### [ABOUT THIS TASK]
Starting at the line that contains "U1 pin in-: VN -> AMP", write out every line to the end of the records below exactly, and leave out the pictures.

### [RECORDS FOR THIS TASK]
== Segment start ==
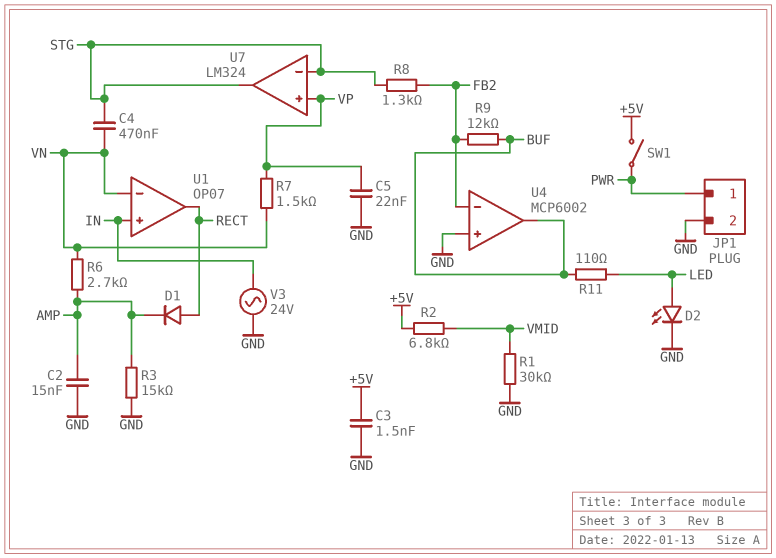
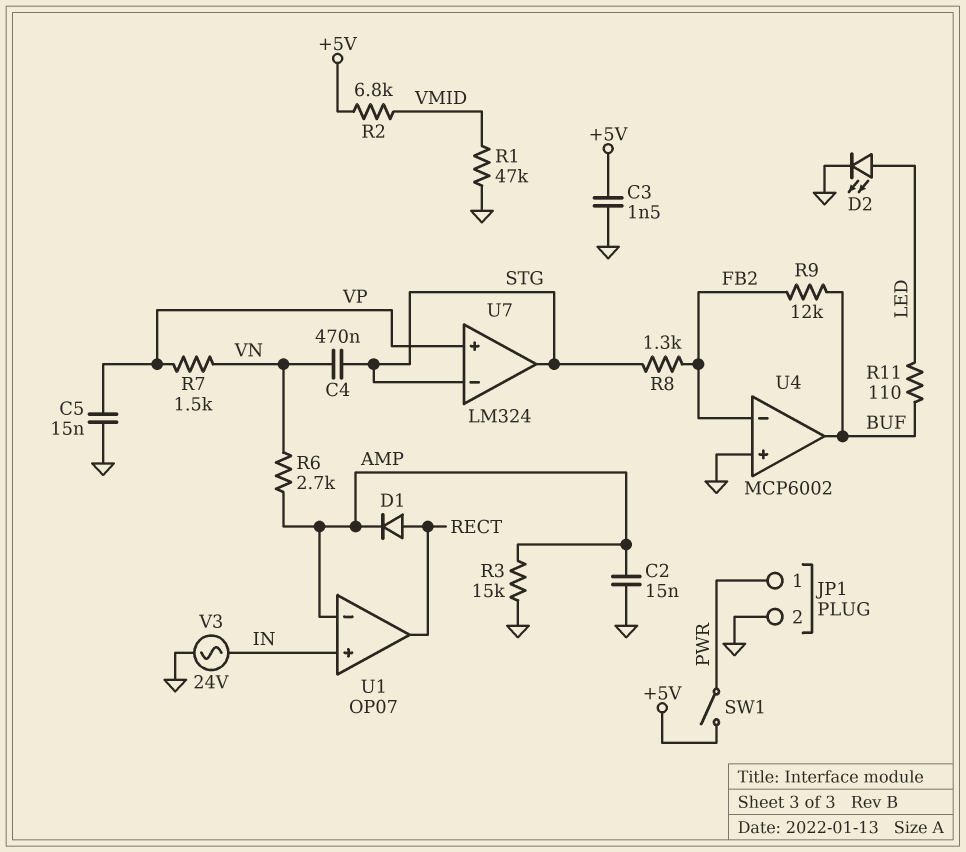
C5: 22nF (GND, VP) -> 15nF (GND, VP)
R1: 30k (GND, VMID) -> 47k (GND, VMID)
U1 pin in-: VN -> AMP

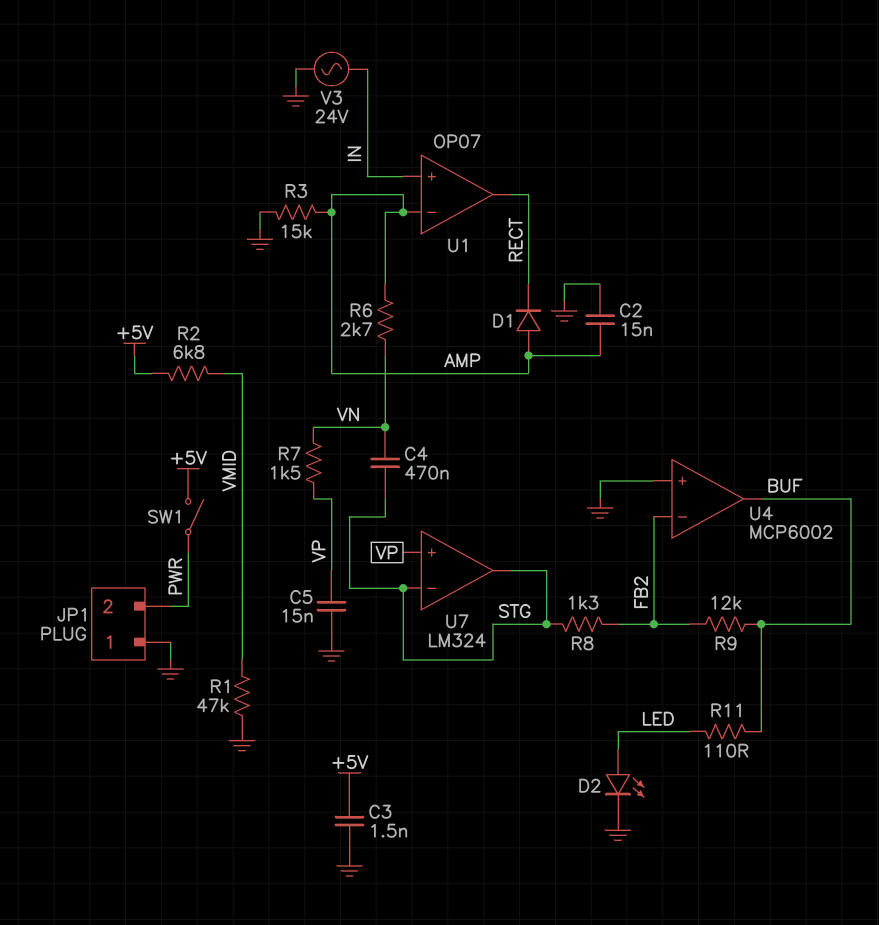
D1: diode (A RECT, K AMP) -> diode (A AMP, K RECT)
JP1 pin 1: PWR -> GND
JP1 pin 2: GND -> PWR

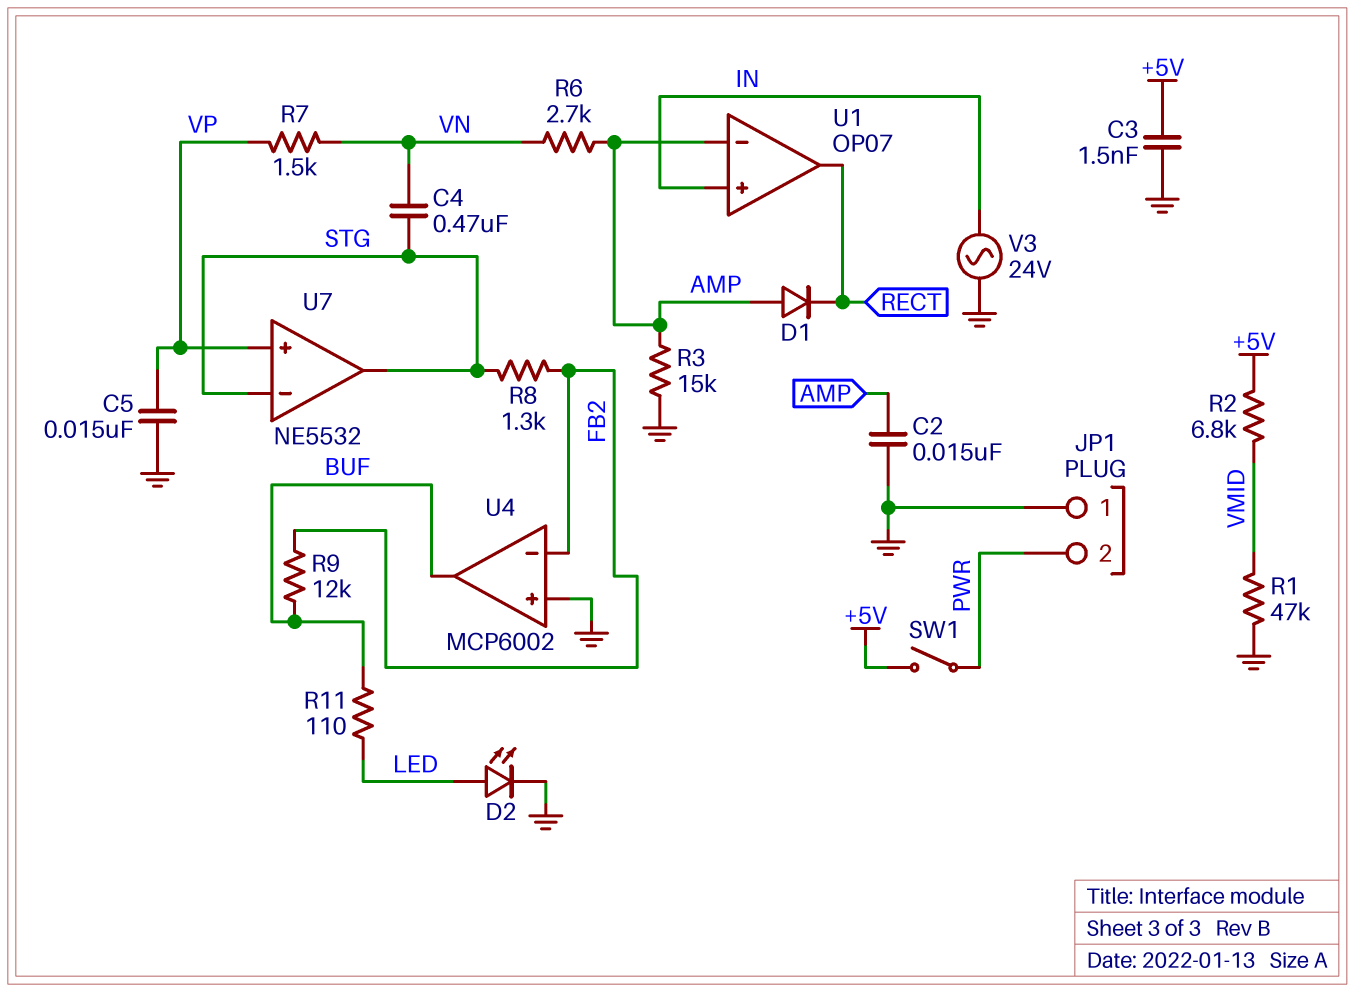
U7: LM324 -> NE5532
== Segment end ==
### [RESPONSE AREA]
U1 pin in-: VN -> AMP

D1: diode (A RECT, K AMP) -> diode (A AMP, K RECT)
JP1 pin 1: PWR -> GND
JP1 pin 2: GND -> PWR

U7: LM324 -> NE5532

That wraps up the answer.